### TASK GOAL:
Retype word for word the line containing "green pear: 3 -> 4" and each line that follows it in the records below, through the last one, with no pictures.

Start of DATA

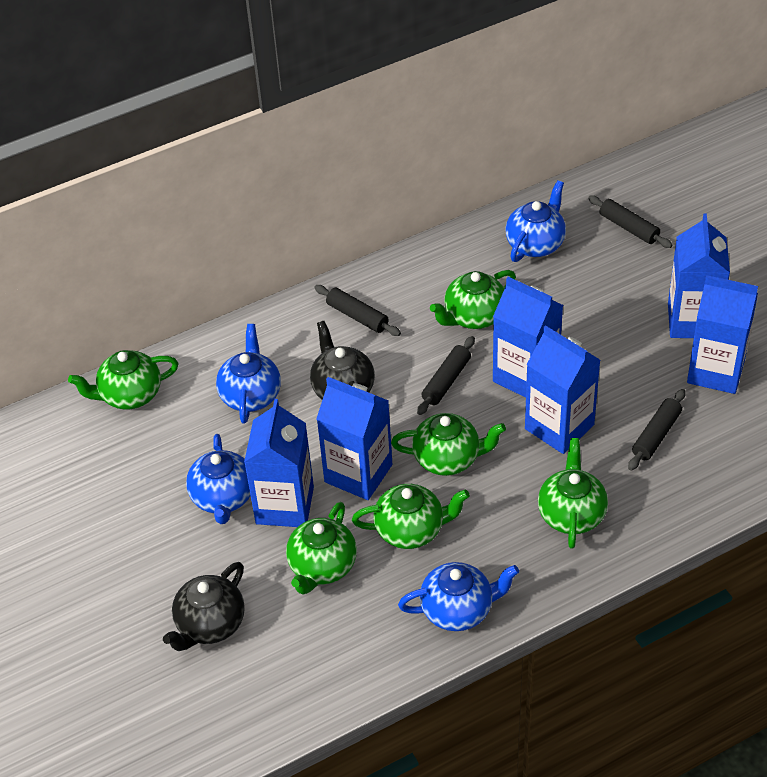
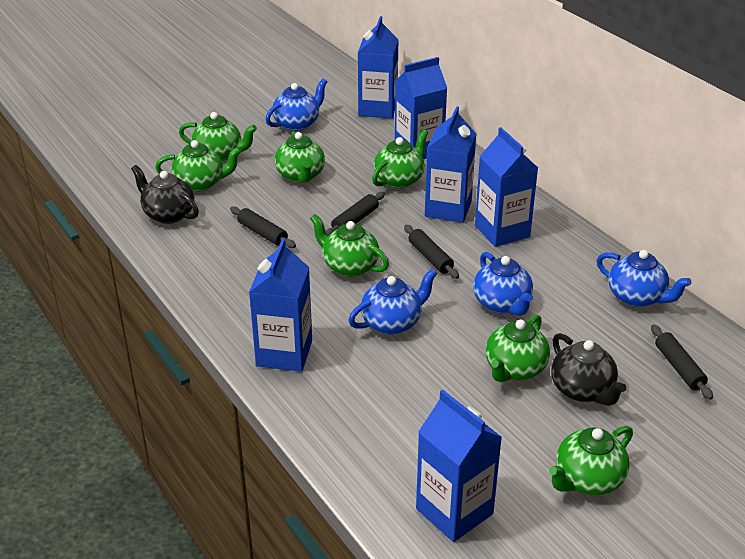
green teapot: 6 -> 7

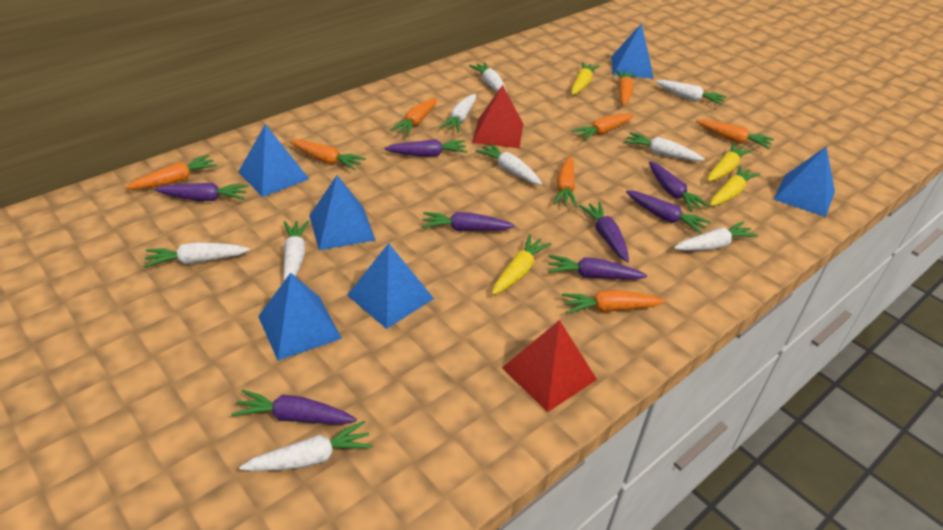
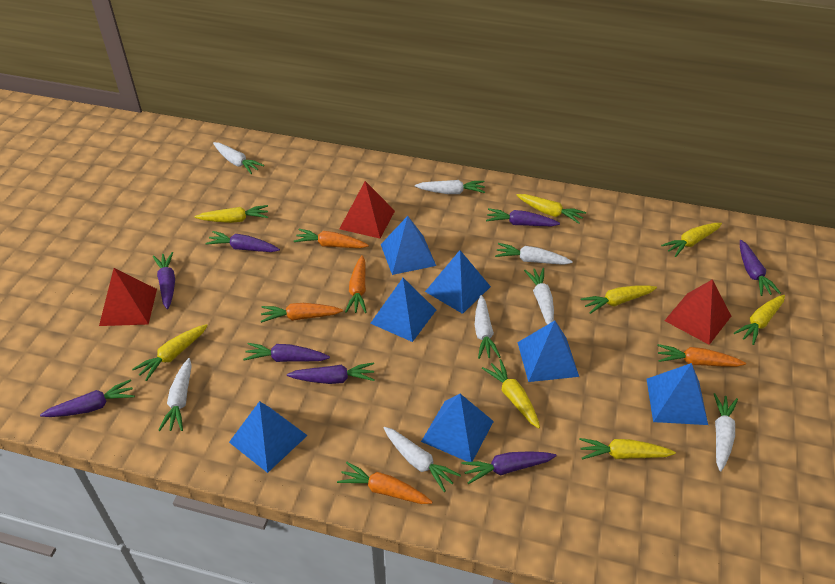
blue pyramid: 6 -> 7
orange carrot: 8 -> 5
red pyramid: 2 -> 3
white carrot: 9 -> 8
yellow carrot: 4 -> 8

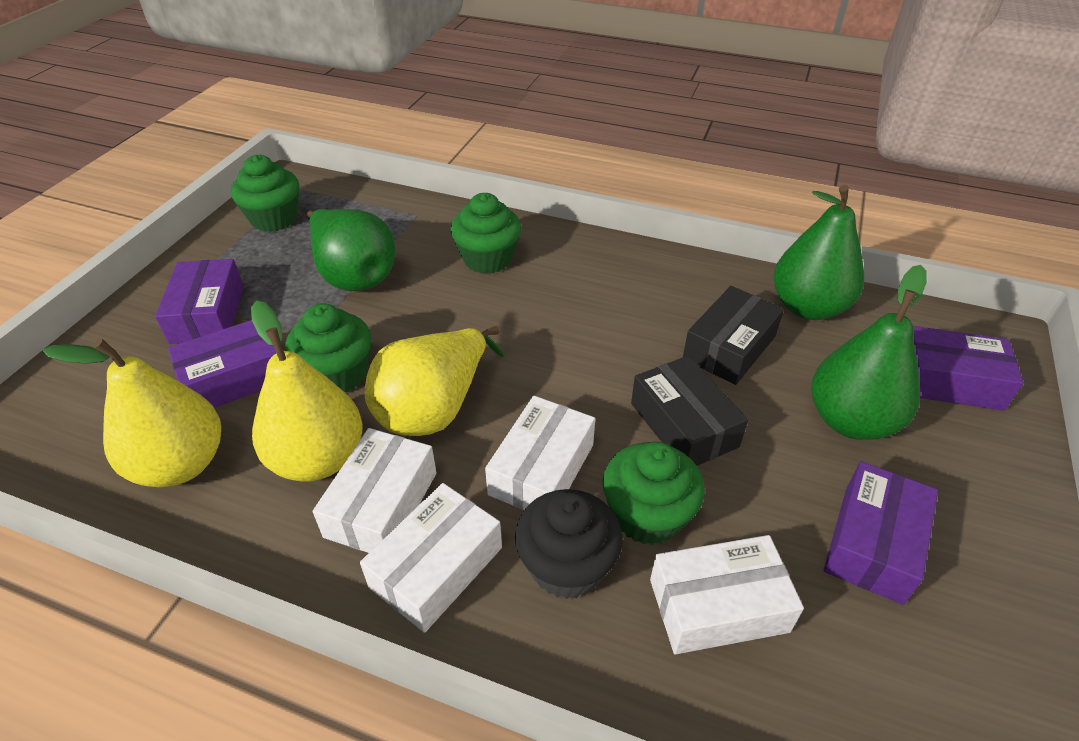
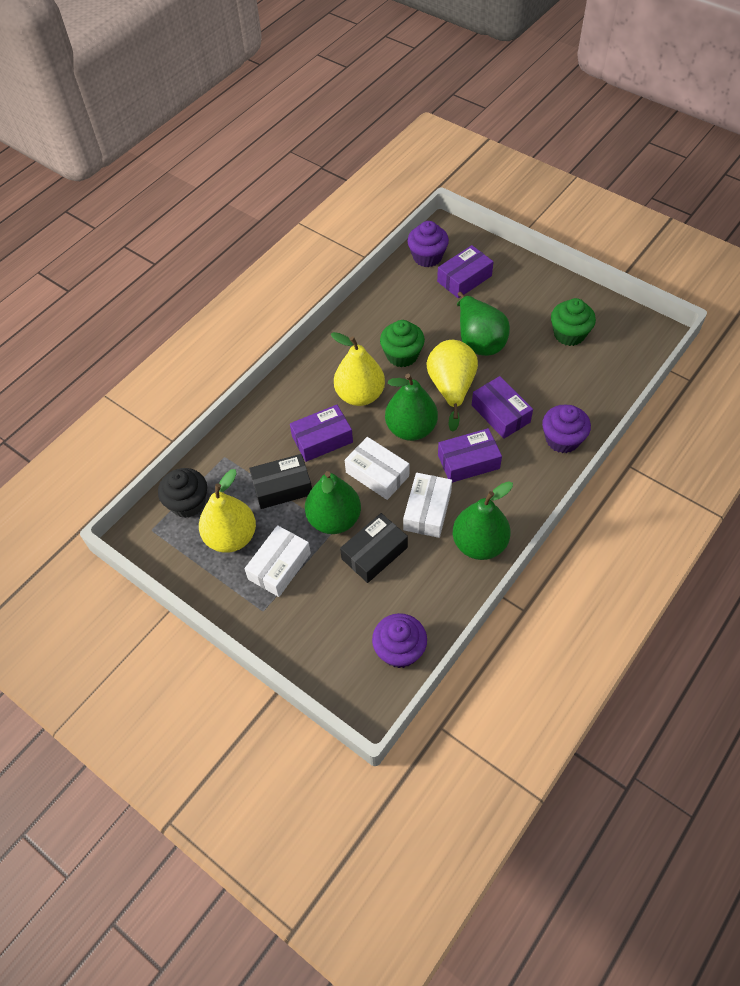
green cupcake: 4 -> 2
green pear: 3 -> 4
purple cupcake: 0 -> 3
white box: 4 -> 3

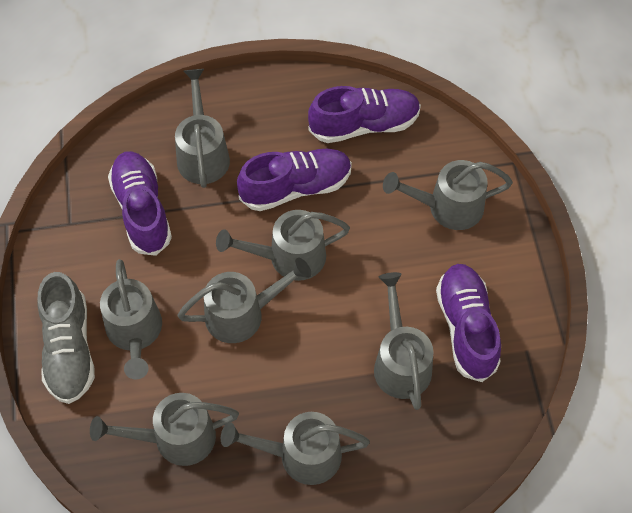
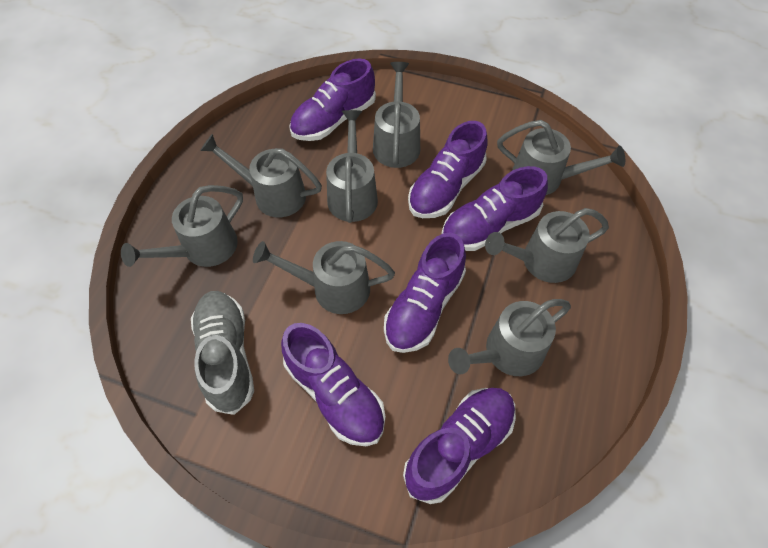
purple shoe: 4 -> 6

End of DATA

### EXERCISE OUTPUT:
green pear: 3 -> 4
purple cupcake: 0 -> 3
white box: 4 -> 3

purple shoe: 4 -> 6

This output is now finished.